● EXERCISE DIRECTIONS:
Reproduce the line that holds "relocated | black_fikirukal" together with all the lines after it up to the end of the entries.

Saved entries
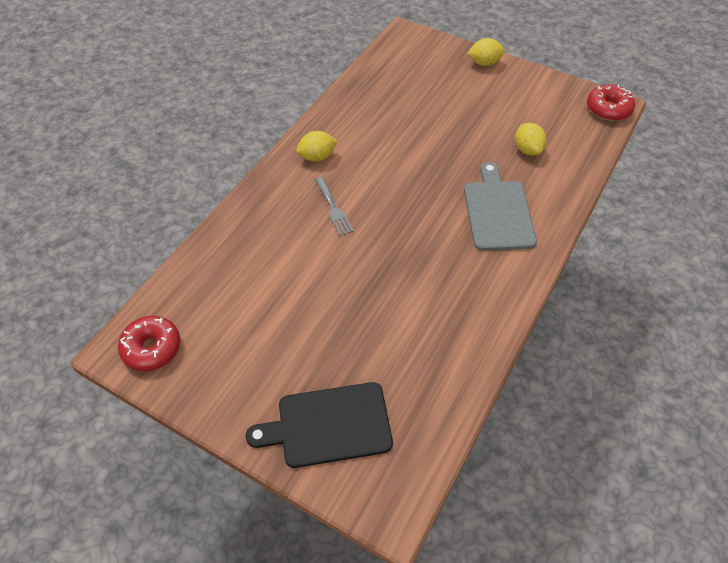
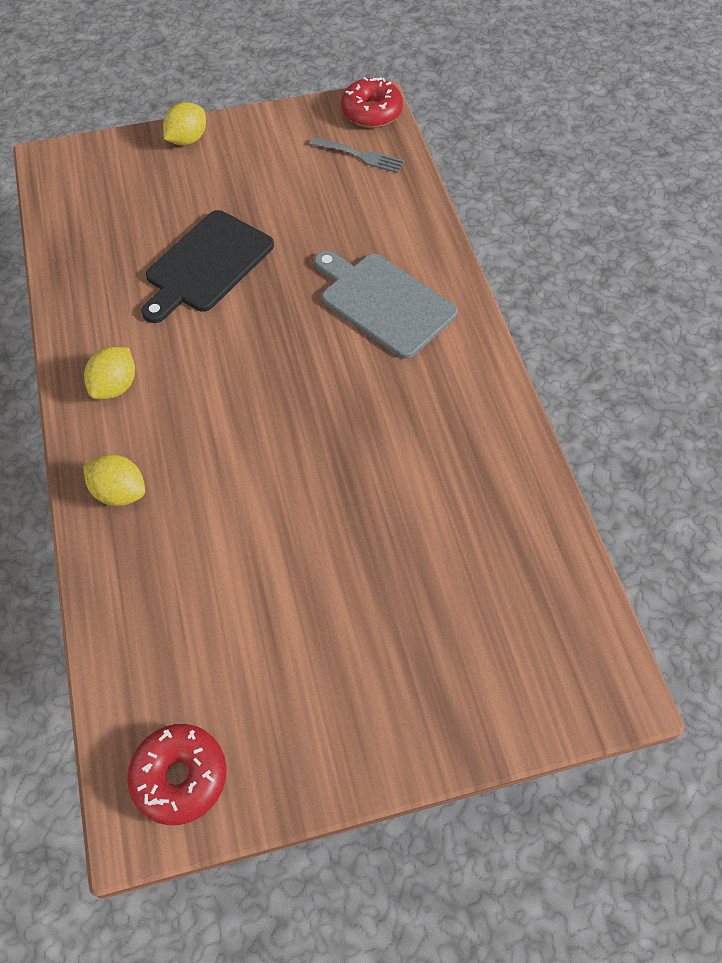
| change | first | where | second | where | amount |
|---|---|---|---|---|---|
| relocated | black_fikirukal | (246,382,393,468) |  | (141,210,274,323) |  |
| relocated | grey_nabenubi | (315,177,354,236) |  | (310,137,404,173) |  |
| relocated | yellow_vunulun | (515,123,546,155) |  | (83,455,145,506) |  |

● WRITTEN ANSWER:
| relocated | black_fikirukal | (246,382,393,468) |  | (141,210,274,323) |  |
| relocated | grey_nabenubi | (315,177,354,236) |  | (310,137,404,173) |  |
| relocated | yellow_vunulun | (515,123,546,155) |  | (83,455,145,506) |  |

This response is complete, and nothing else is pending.